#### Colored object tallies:
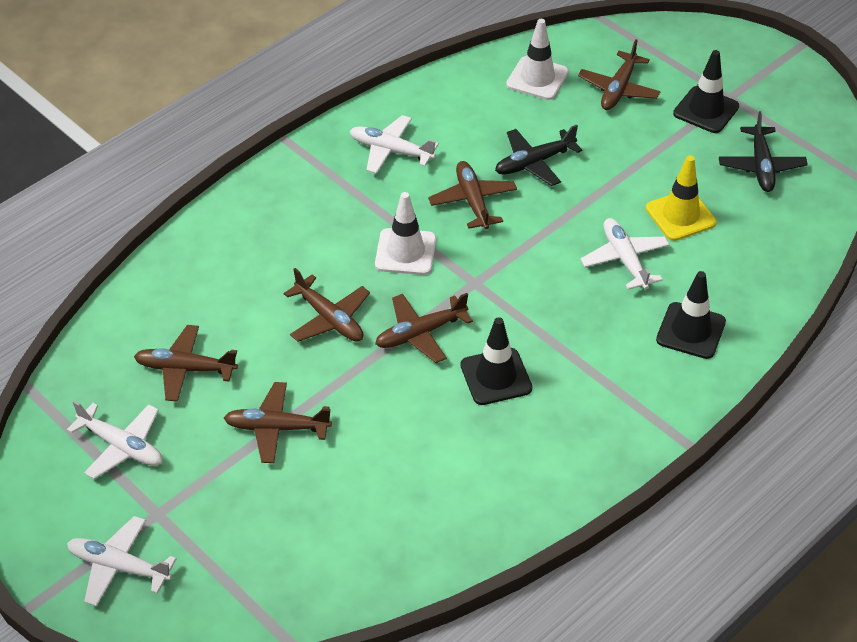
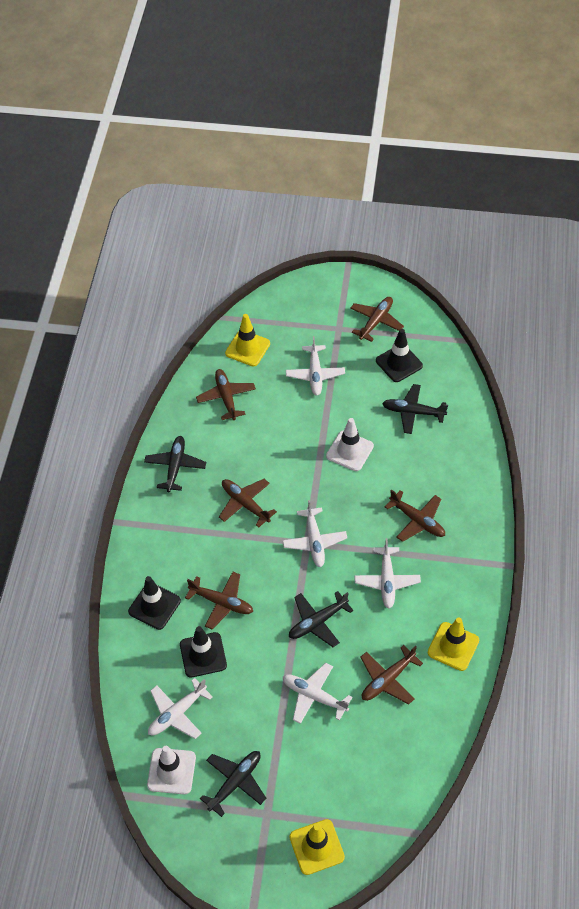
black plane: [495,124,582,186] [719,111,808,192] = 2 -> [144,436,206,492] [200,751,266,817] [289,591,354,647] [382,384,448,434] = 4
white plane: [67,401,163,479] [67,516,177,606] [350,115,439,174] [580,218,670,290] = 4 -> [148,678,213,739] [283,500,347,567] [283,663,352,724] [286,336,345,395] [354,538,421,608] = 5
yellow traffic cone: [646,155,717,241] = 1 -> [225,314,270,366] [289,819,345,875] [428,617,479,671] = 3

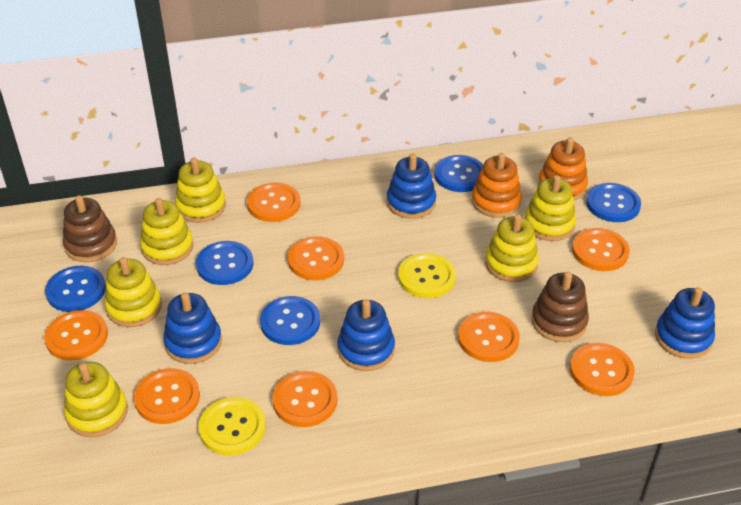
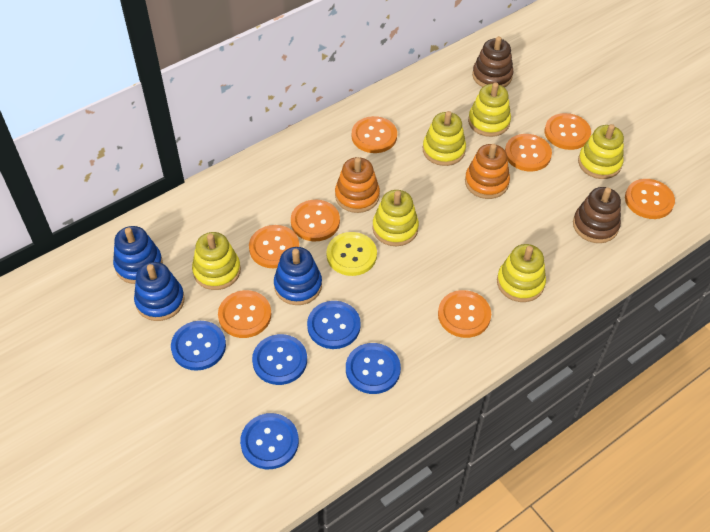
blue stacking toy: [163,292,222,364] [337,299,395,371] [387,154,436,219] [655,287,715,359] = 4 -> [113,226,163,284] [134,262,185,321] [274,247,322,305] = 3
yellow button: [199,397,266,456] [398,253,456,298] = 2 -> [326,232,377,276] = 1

#### TO DO:
Repeat each record exactly, with the pictures left out.

#### WRITTEN SOLUTION:
black plane: [495,124,582,186] [719,111,808,192] = 2 -> [144,436,206,492] [200,751,266,817] [289,591,354,647] [382,384,448,434] = 4
white plane: [67,401,163,479] [67,516,177,606] [350,115,439,174] [580,218,670,290] = 4 -> [148,678,213,739] [283,500,347,567] [283,663,352,724] [286,336,345,395] [354,538,421,608] = 5
yellow traffic cone: [646,155,717,241] = 1 -> [225,314,270,366] [289,819,345,875] [428,617,479,671] = 3

blue stacking toy: [163,292,222,364] [337,299,395,371] [387,154,436,219] [655,287,715,359] = 4 -> [113,226,163,284] [134,262,185,321] [274,247,322,305] = 3
yellow button: [199,397,266,456] [398,253,456,298] = 2 -> [326,232,377,276] = 1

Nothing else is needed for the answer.